> [The problem]:
Once the pictures are set aside, copy the records below exactly as they stand.

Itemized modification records

┌──

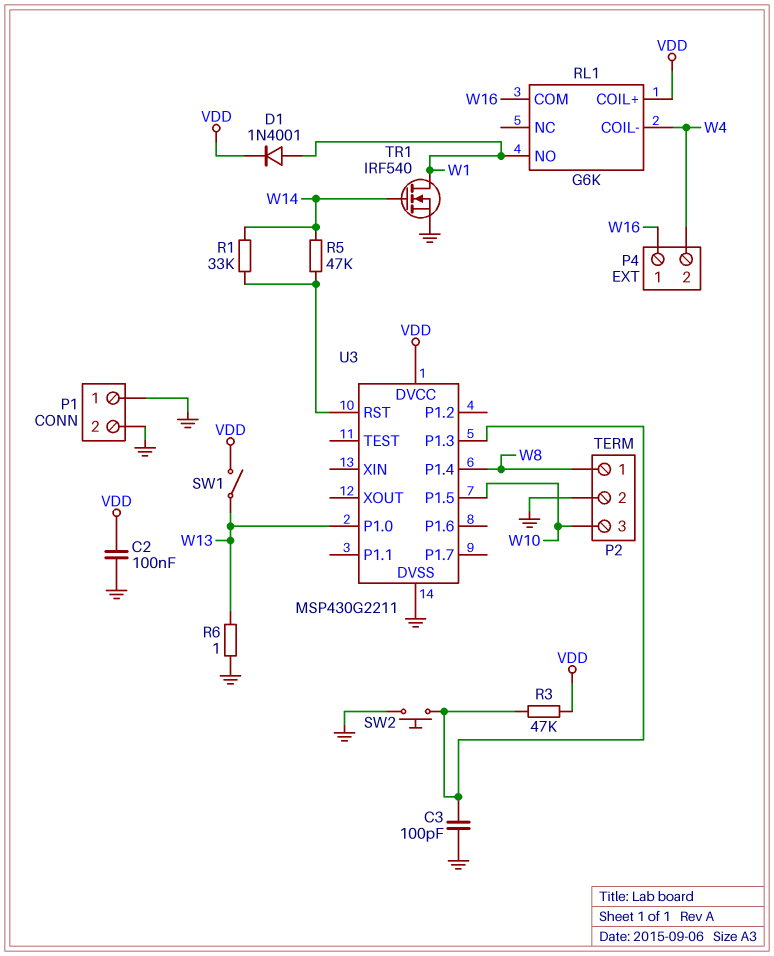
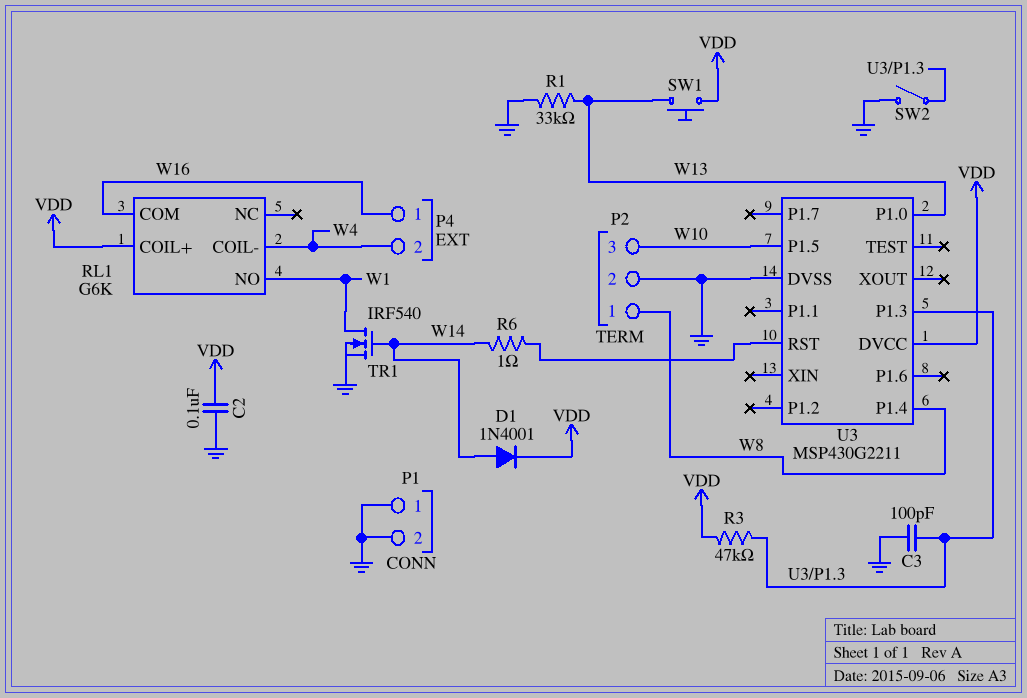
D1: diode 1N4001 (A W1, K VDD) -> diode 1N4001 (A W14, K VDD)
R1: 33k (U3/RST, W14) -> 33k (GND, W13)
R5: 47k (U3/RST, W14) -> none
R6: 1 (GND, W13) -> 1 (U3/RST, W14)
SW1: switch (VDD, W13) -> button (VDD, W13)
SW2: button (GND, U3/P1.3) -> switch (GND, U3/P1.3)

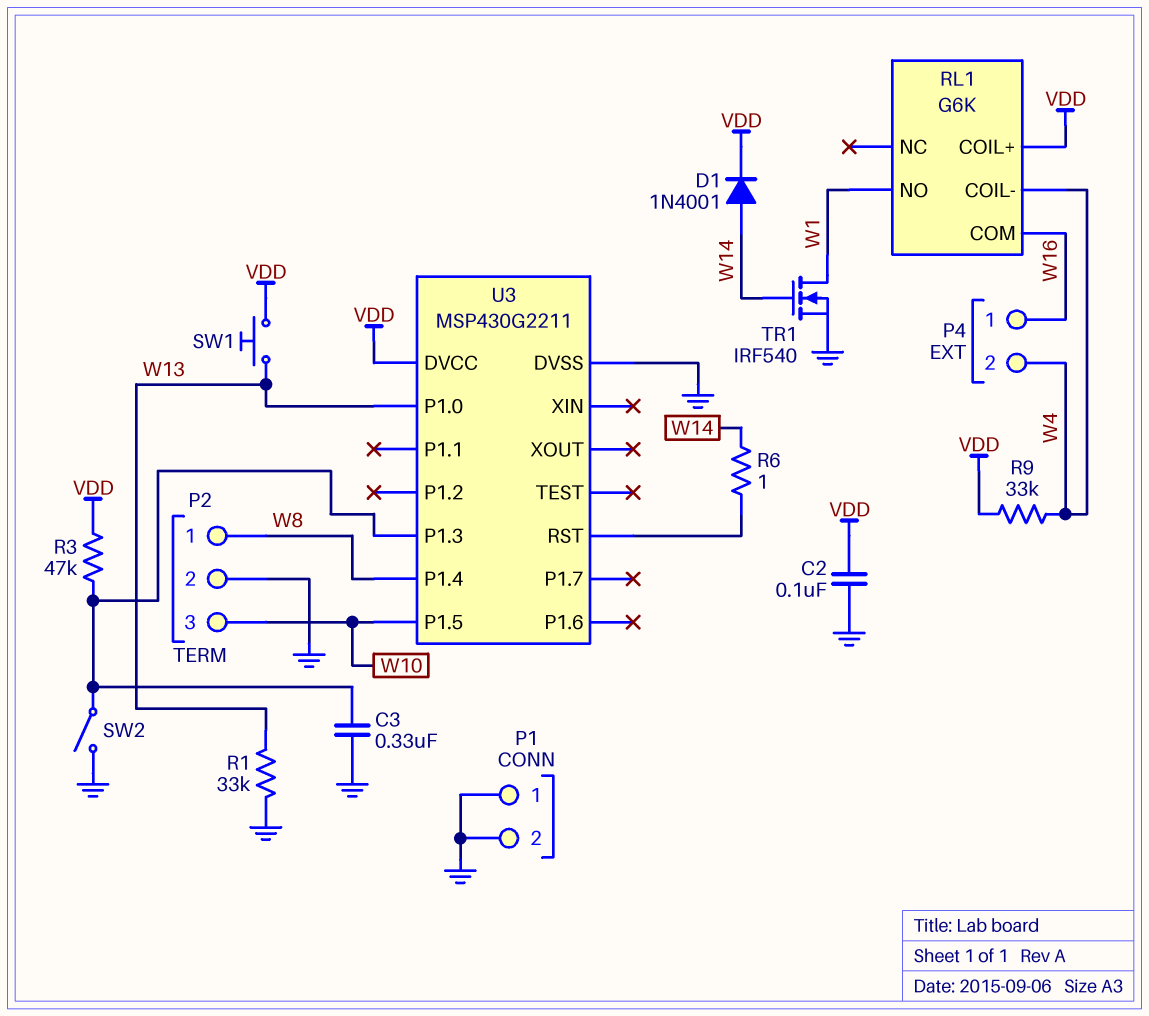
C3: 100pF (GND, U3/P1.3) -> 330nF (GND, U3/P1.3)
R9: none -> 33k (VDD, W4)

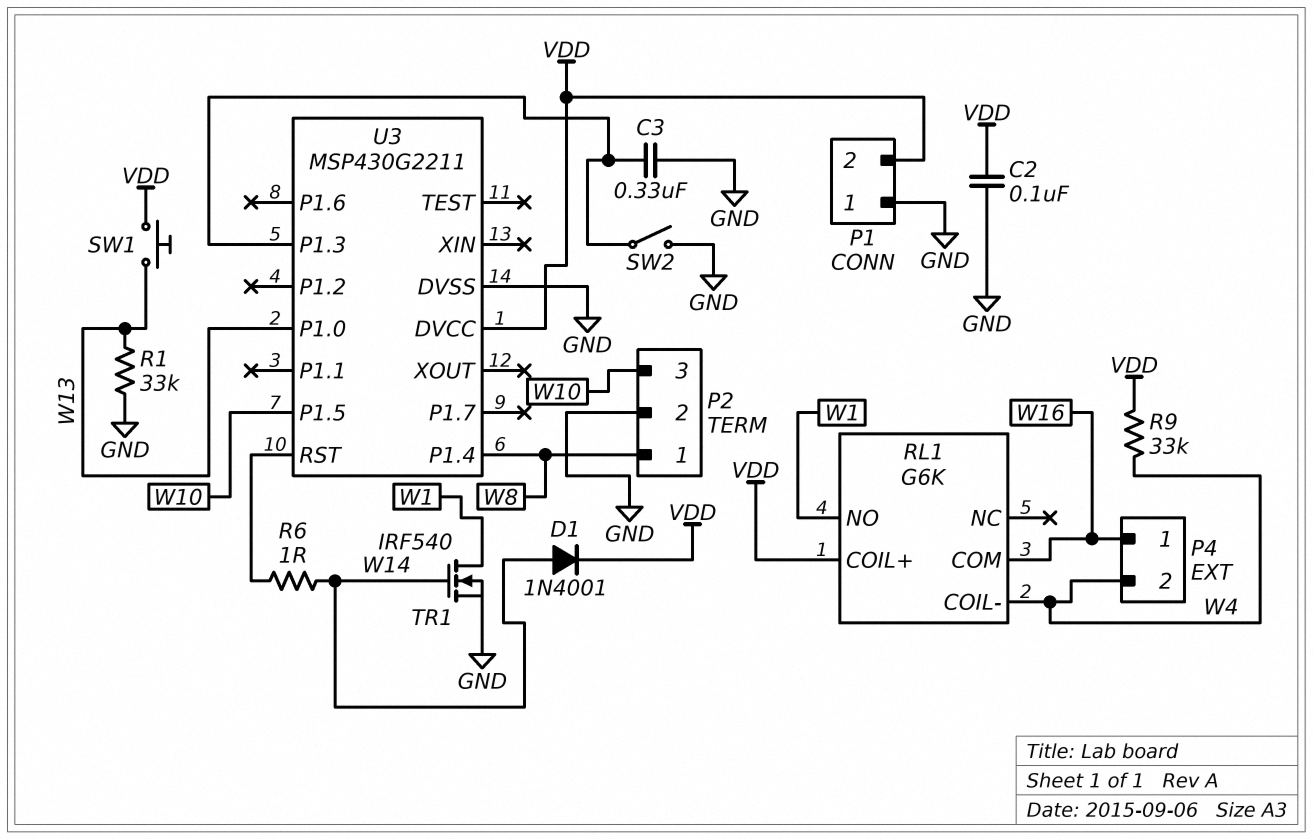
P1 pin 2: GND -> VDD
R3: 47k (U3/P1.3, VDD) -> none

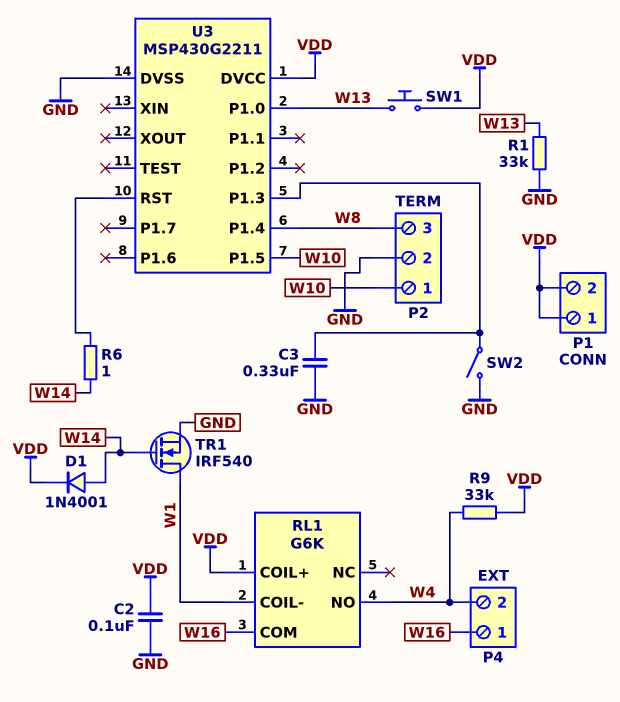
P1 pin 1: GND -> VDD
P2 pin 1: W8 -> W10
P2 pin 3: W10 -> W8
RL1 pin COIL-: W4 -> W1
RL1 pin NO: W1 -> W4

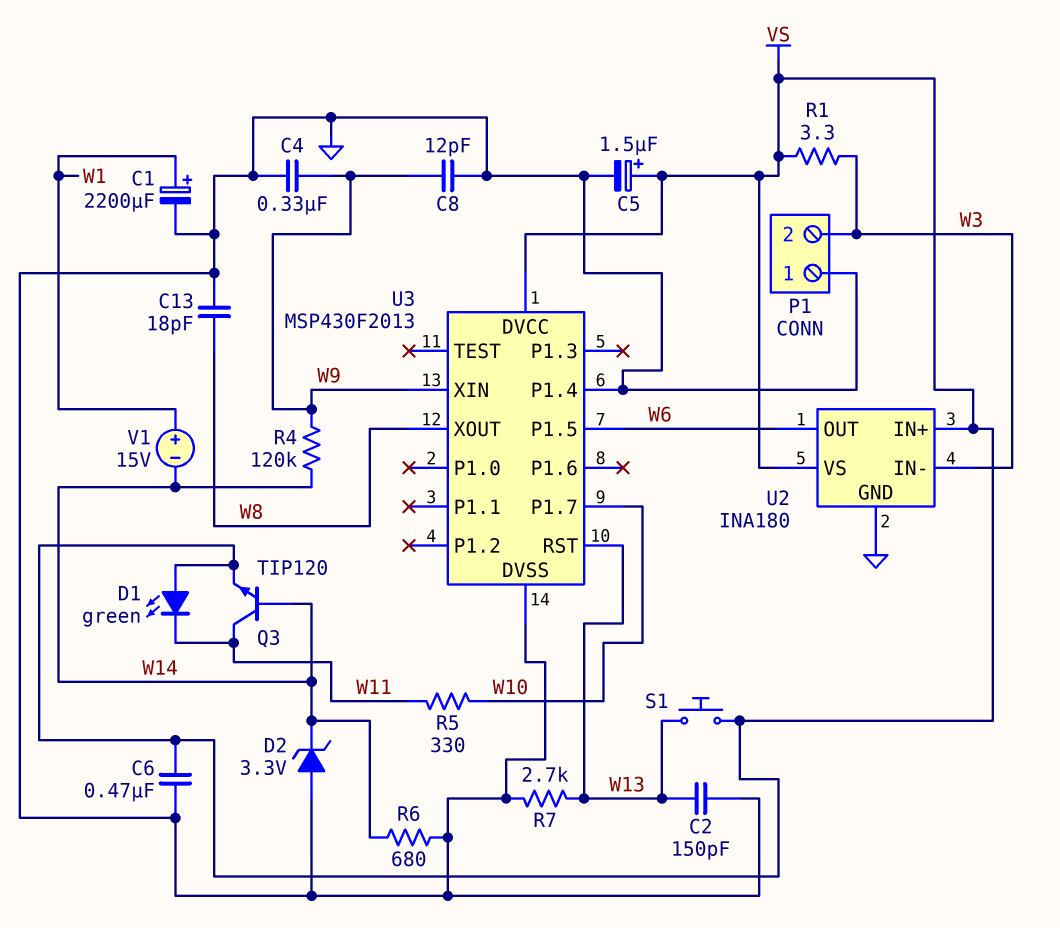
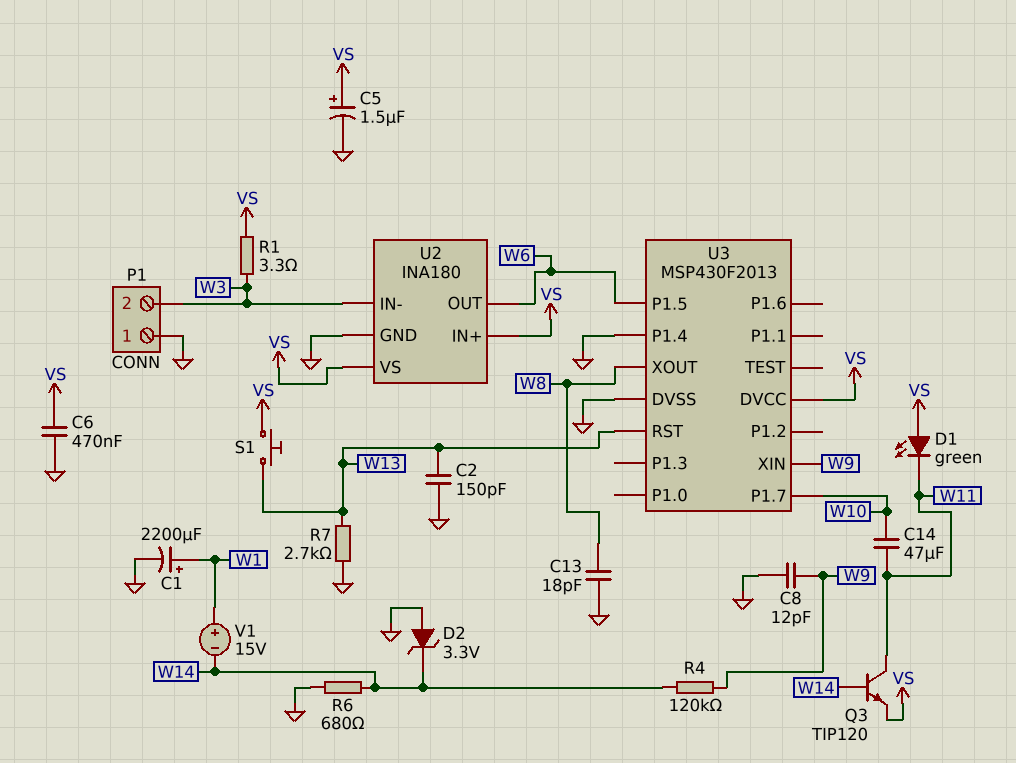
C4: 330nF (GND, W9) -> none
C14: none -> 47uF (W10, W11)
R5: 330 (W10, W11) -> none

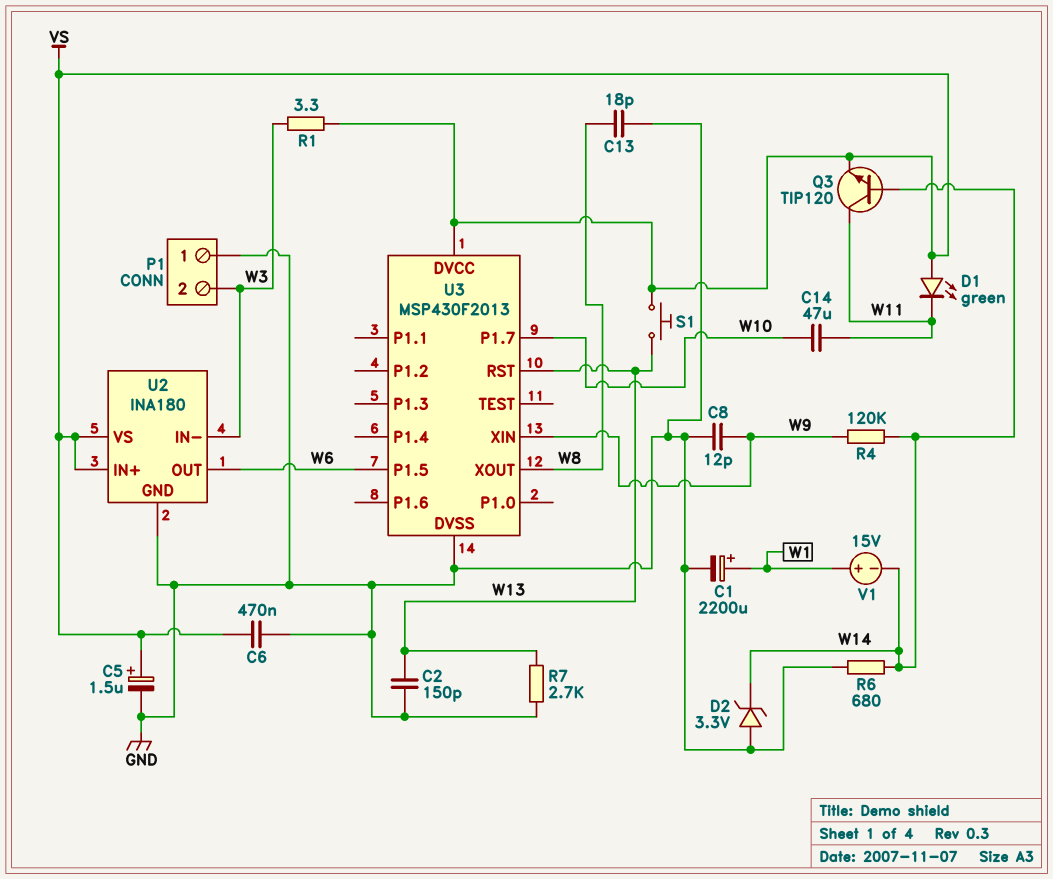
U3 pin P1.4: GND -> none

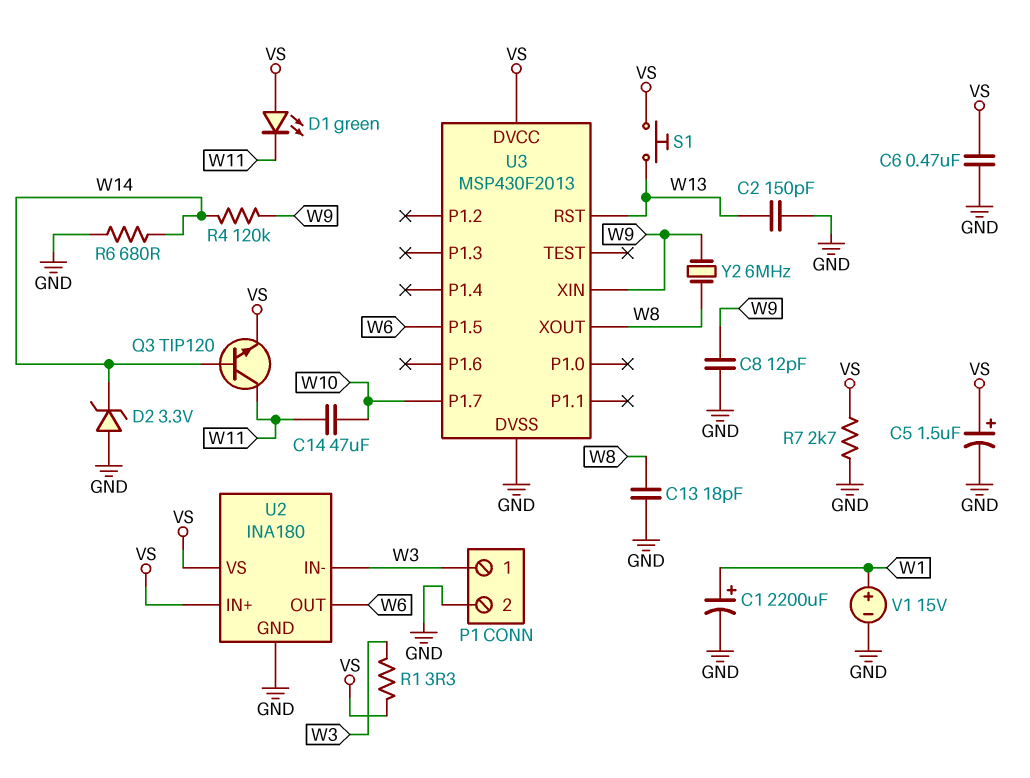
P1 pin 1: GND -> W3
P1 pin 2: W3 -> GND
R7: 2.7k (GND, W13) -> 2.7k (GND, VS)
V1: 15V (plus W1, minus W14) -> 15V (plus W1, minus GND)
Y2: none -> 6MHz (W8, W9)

└──

> [Solution for this problem]:
D1: diode 1N4001 (A W1, K VDD) -> diode 1N4001 (A W14, K VDD)
R1: 33k (U3/RST, W14) -> 33k (GND, W13)
R5: 47k (U3/RST, W14) -> none
R6: 1 (GND, W13) -> 1 (U3/RST, W14)
SW1: switch (VDD, W13) -> button (VDD, W13)
SW2: button (GND, U3/P1.3) -> switch (GND, U3/P1.3)

C3: 100pF (GND, U3/P1.3) -> 330nF (GND, U3/P1.3)
R9: none -> 33k (VDD, W4)

P1 pin 2: GND -> VDD
R3: 47k (U3/P1.3, VDD) -> none

P1 pin 1: GND -> VDD
P2 pin 1: W8 -> W10
P2 pin 3: W10 -> W8
RL1 pin COIL-: W4 -> W1
RL1 pin NO: W1 -> W4

C4: 330nF (GND, W9) -> none
C14: none -> 47uF (W10, W11)
R5: 330 (W10, W11) -> none

U3 pin P1.4: GND -> none

P1 pin 1: GND -> W3
P1 pin 2: W3 -> GND
R7: 2.7k (GND, W13) -> 2.7k (GND, VS)
V1: 15V (plus W1, minus W14) -> 15V (plus W1, minus GND)
Y2: none -> 6MHz (W8, W9)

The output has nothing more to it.